Coordinate change listings:

──────

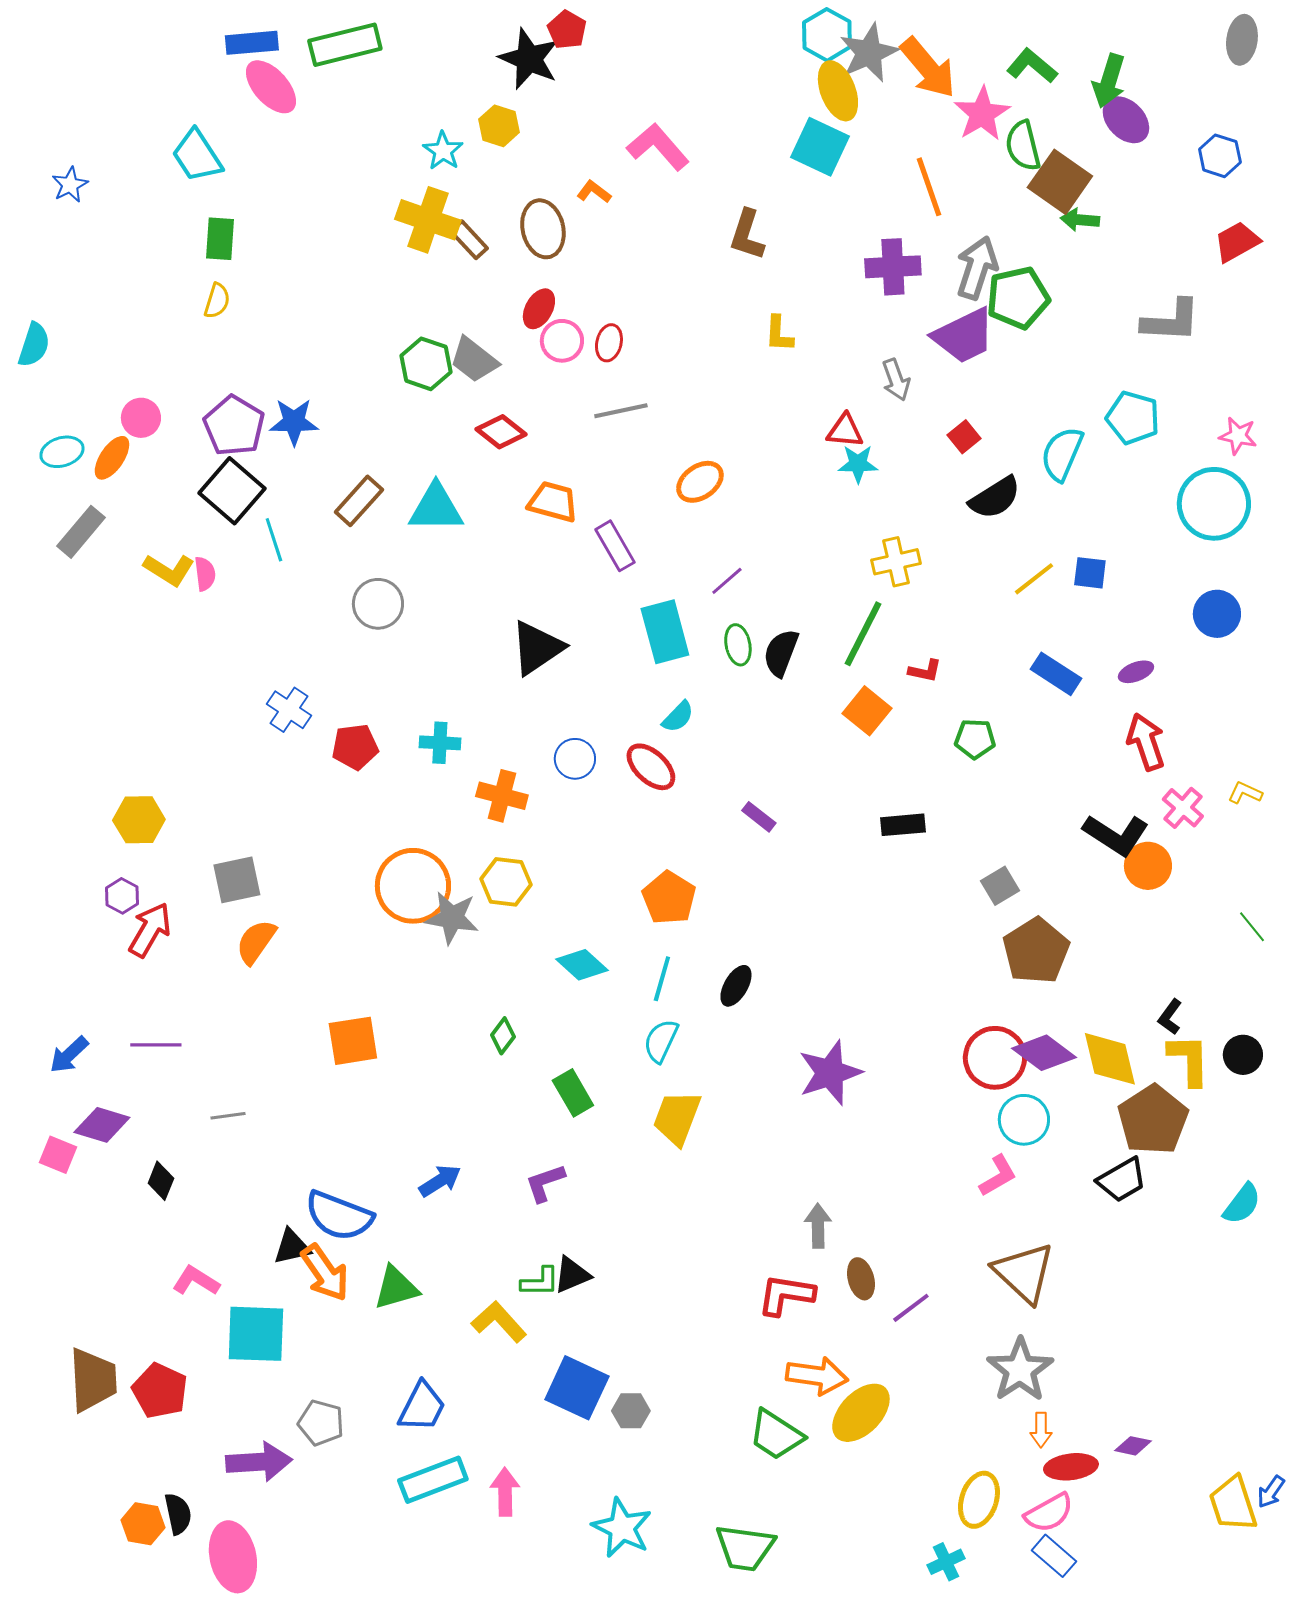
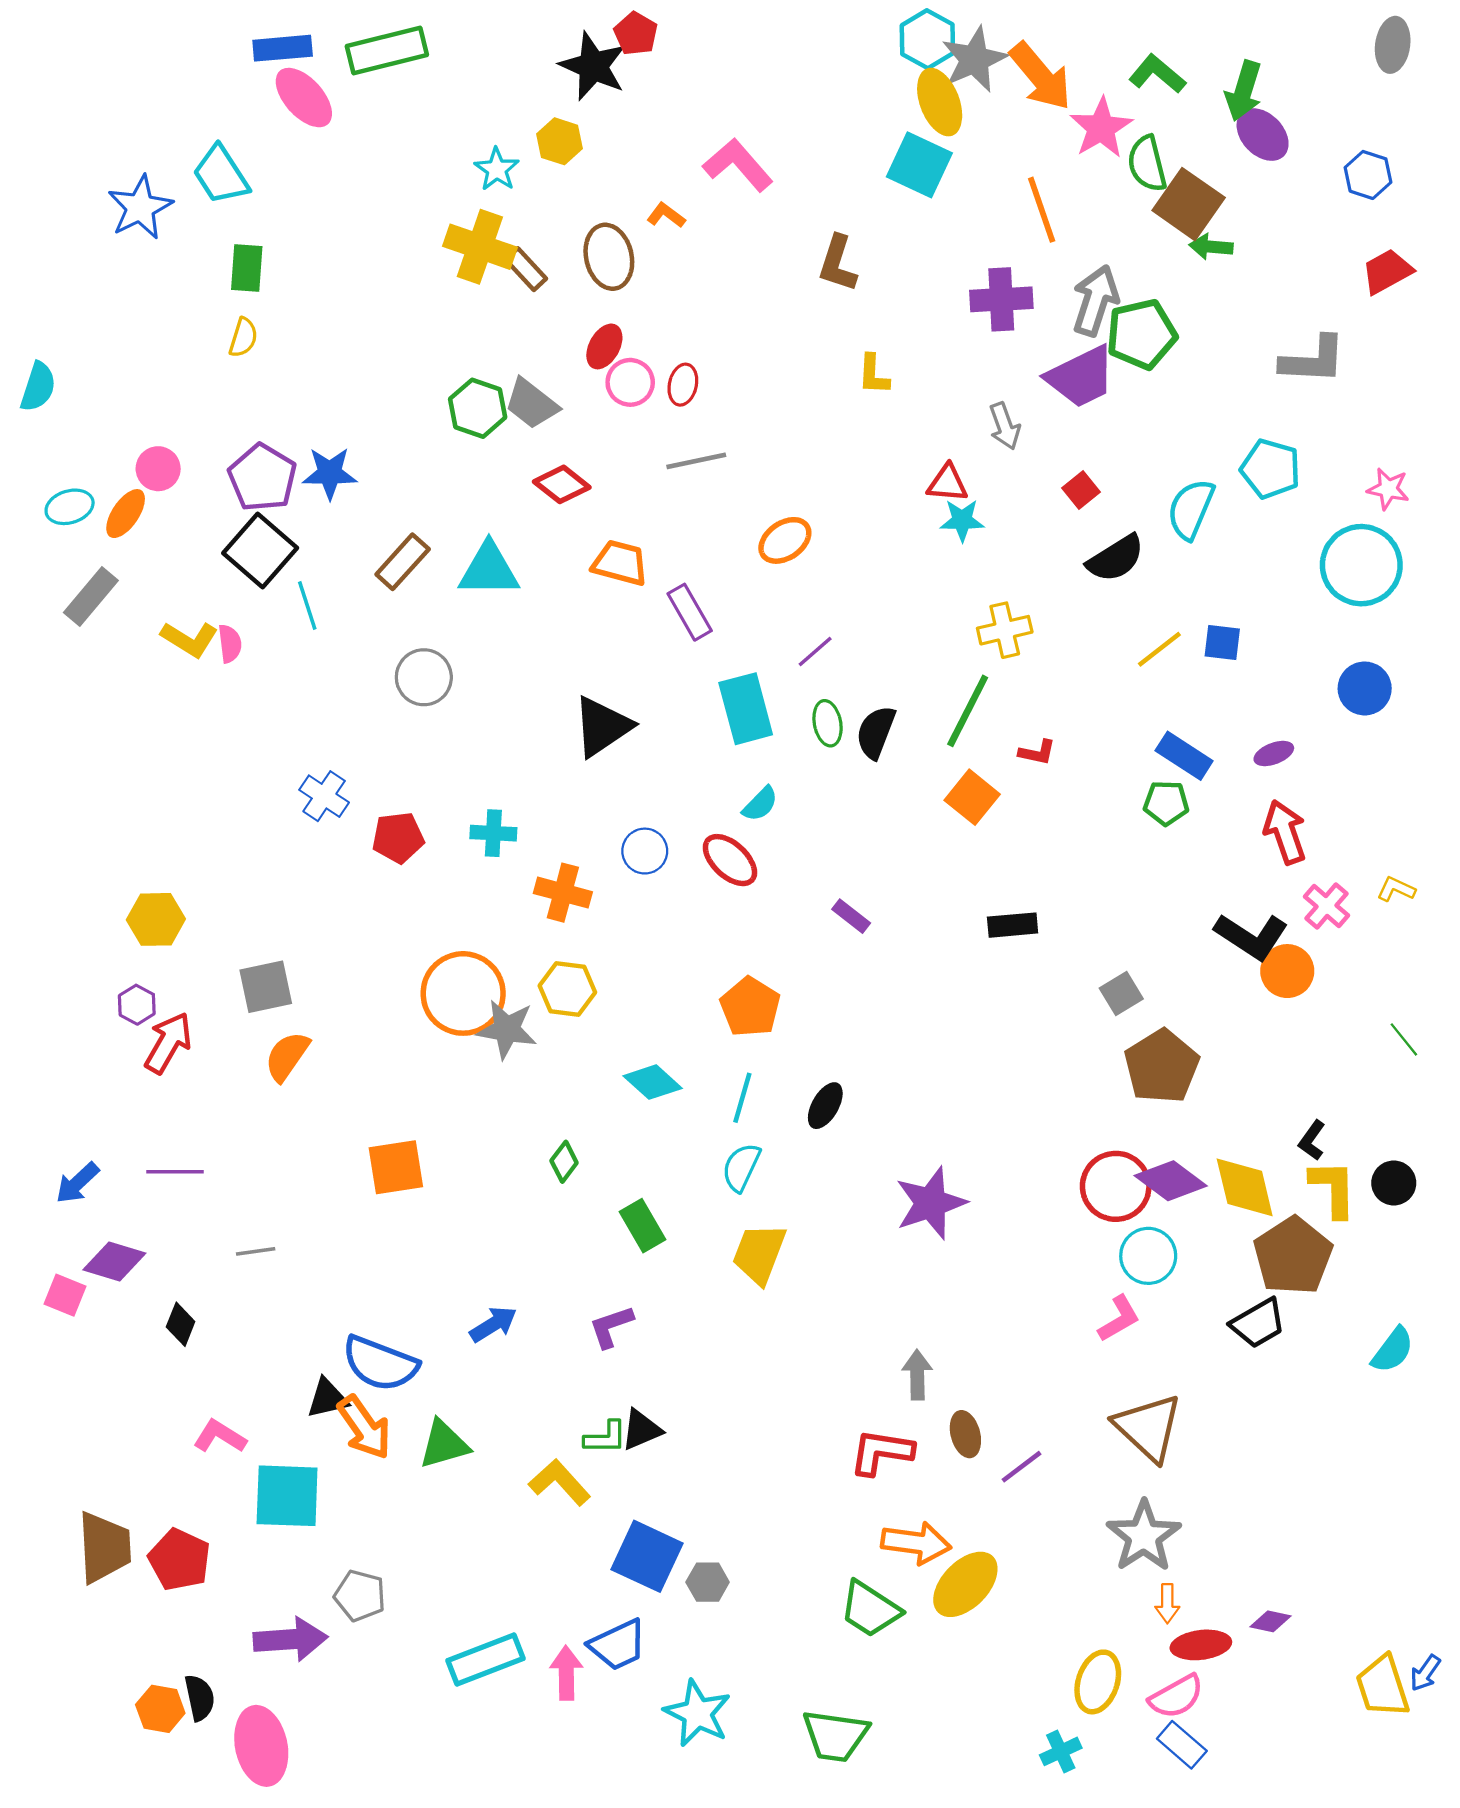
blue star: (70, 185) -> (140, 207), moved, size x1.6
green pentagon: (975, 739) -> (1166, 803), moved
blue trapezoid: (422, 1407) -> (618, 1645), moved, turned 38

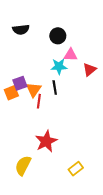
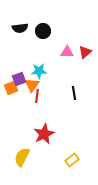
black circle: (58, 36) -> (43, 31), moved
cyan star: (59, 66) -> (39, 71), moved
red triangle: (89, 70) -> (85, 52), moved
black line: (55, 87) -> (74, 93), moved

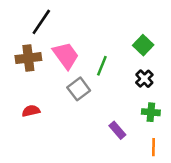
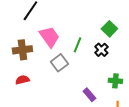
brown cross: (28, 58) -> (22, 50), moved
black cross: (144, 79) -> (101, 50), moved

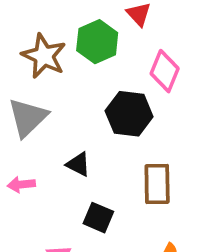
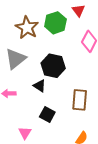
black hexagon: (129, 114) -> (53, 66), moved

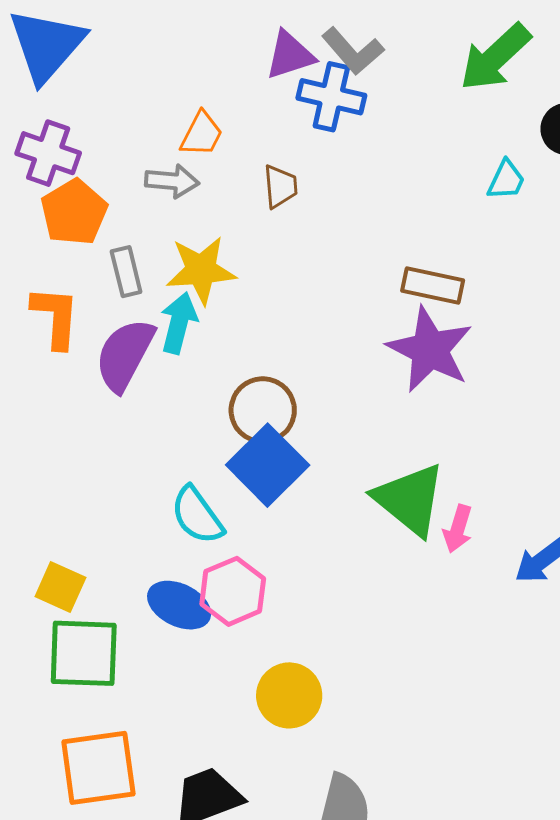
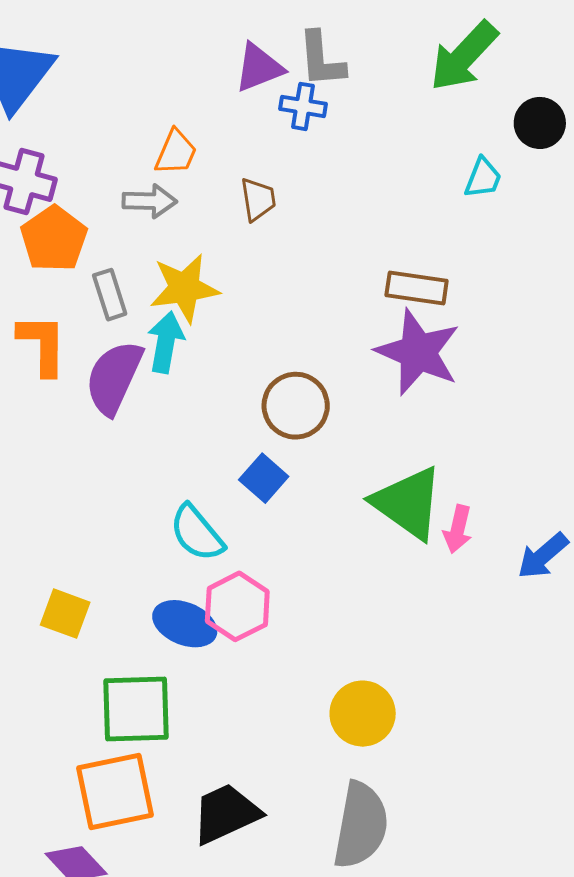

──────

● **Assignment**:
Copy out each line of the data exactly as it reads; skip the pictures.

● **Written reply**:
blue star: (70, 185) -> (140, 207), moved, size x1.6
green pentagon: (975, 739) -> (1166, 803), moved
blue trapezoid: (422, 1407) -> (618, 1645), moved, turned 38

black circle: (58, 36) -> (43, 31), moved
cyan star: (59, 66) -> (39, 71), moved
red triangle: (89, 70) -> (85, 52), moved
black line: (55, 87) -> (74, 93), moved

brown cross: (28, 58) -> (22, 50), moved
black cross: (144, 79) -> (101, 50), moved

black hexagon: (129, 114) -> (53, 66), moved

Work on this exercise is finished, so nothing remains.